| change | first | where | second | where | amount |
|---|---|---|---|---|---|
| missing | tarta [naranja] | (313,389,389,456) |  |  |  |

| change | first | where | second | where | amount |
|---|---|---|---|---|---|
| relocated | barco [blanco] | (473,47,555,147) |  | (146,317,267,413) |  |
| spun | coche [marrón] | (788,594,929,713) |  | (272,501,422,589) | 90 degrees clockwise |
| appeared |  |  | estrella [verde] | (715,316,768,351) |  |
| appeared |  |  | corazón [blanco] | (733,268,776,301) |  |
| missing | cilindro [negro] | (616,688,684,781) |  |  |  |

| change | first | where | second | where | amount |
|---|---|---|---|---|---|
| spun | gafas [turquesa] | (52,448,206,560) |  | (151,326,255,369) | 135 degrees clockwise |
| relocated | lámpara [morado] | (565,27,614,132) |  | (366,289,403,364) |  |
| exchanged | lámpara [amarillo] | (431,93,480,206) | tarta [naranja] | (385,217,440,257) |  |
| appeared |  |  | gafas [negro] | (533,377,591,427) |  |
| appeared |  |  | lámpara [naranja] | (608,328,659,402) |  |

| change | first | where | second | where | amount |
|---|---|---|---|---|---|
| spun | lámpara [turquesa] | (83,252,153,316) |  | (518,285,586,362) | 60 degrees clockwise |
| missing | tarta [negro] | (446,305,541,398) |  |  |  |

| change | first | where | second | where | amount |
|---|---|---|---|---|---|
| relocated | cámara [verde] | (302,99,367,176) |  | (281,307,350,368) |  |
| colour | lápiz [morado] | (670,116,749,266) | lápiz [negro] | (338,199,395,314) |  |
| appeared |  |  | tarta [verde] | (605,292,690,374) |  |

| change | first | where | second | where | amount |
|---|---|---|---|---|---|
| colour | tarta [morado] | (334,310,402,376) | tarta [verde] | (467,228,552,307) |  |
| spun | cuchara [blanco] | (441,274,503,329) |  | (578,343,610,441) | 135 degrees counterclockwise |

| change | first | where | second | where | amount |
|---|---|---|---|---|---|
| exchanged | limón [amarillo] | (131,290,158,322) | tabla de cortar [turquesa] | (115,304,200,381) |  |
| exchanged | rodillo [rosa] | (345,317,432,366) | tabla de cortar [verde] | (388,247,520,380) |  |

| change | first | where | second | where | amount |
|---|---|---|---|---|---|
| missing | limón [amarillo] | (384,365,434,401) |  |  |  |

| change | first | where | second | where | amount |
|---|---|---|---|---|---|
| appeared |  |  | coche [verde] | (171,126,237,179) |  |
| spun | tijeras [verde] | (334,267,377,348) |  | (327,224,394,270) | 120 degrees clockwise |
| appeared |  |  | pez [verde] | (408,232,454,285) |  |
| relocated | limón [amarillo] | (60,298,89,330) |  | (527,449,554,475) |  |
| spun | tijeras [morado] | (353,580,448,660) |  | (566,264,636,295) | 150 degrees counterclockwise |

══════════════════════════════

Task to complete:
Print all entries again, exactly.

Result of the task:
| change | first | where | second | where | amount |
|---|---|---|---|---|---|
| missing | tarta [naranja] | (313,389,389,456) |  |  |  |

| change | first | where | second | where | amount |
|---|---|---|---|---|---|
| relocated | barco [blanco] | (473,47,555,147) |  | (146,317,267,413) |  |
| spun | coche [marrón] | (788,594,929,713) |  | (272,501,422,589) | 90 degrees clockwise |
| appeared |  |  | estrella [verde] | (715,316,768,351) |  |
| appeared |  |  | corazón [blanco] | (733,268,776,301) |  |
| missing | cilindro [negro] | (616,688,684,781) |  |  |  |

| change | first | where | second | where | amount |
|---|---|---|---|---|---|
| spun | gafas [turquesa] | (52,448,206,560) |  | (151,326,255,369) | 135 degrees clockwise |
| relocated | lámpara [morado] | (565,27,614,132) |  | (366,289,403,364) |  |
| exchanged | lámpara [amarillo] | (431,93,480,206) | tarta [naranja] | (385,217,440,257) |  |
| appeared |  |  | gafas [negro] | (533,377,591,427) |  |
| appeared |  |  | lámpara [naranja] | (608,328,659,402) |  |

| change | first | where | second | where | amount |
|---|---|---|---|---|---|
| spun | lámpara [turquesa] | (83,252,153,316) |  | (518,285,586,362) | 60 degrees clockwise |
| missing | tarta [negro] | (446,305,541,398) |  |  |  |

| change | first | where | second | where | amount |
|---|---|---|---|---|---|
| relocated | cámara [verde] | (302,99,367,176) |  | (281,307,350,368) |  |
| colour | lápiz [morado] | (670,116,749,266) | lápiz [negro] | (338,199,395,314) |  |
| appeared |  |  | tarta [verde] | (605,292,690,374) |  |

| change | first | where | second | where | amount |
|---|---|---|---|---|---|
| colour | tarta [morado] | (334,310,402,376) | tarta [verde] | (467,228,552,307) |  |
| spun | cuchara [blanco] | (441,274,503,329) |  | (578,343,610,441) | 135 degrees counterclockwise |

| change | first | where | second | where | amount |
|---|---|---|---|---|---|
| exchanged | limón [amarillo] | (131,290,158,322) | tabla de cortar [turquesa] | (115,304,200,381) |  |
| exchanged | rodillo [rosa] | (345,317,432,366) | tabla de cortar [verde] | (388,247,520,380) |  |

| change | first | where | second | where | amount |
|---|---|---|---|---|---|
| missing | limón [amarillo] | (384,365,434,401) |  |  |  |

| change | first | where | second | where | amount |
|---|---|---|---|---|---|
| appeared |  |  | coche [verde] | (171,126,237,179) |  |
| spun | tijeras [verde] | (334,267,377,348) |  | (327,224,394,270) | 120 degrees clockwise |
| appeared |  |  | pez [verde] | (408,232,454,285) |  |
| relocated | limón [amarillo] | (60,298,89,330) |  | (527,449,554,475) |  |
| spun | tijeras [morado] | (353,580,448,660) |  | (566,264,636,295) | 150 degrees counterclockwise |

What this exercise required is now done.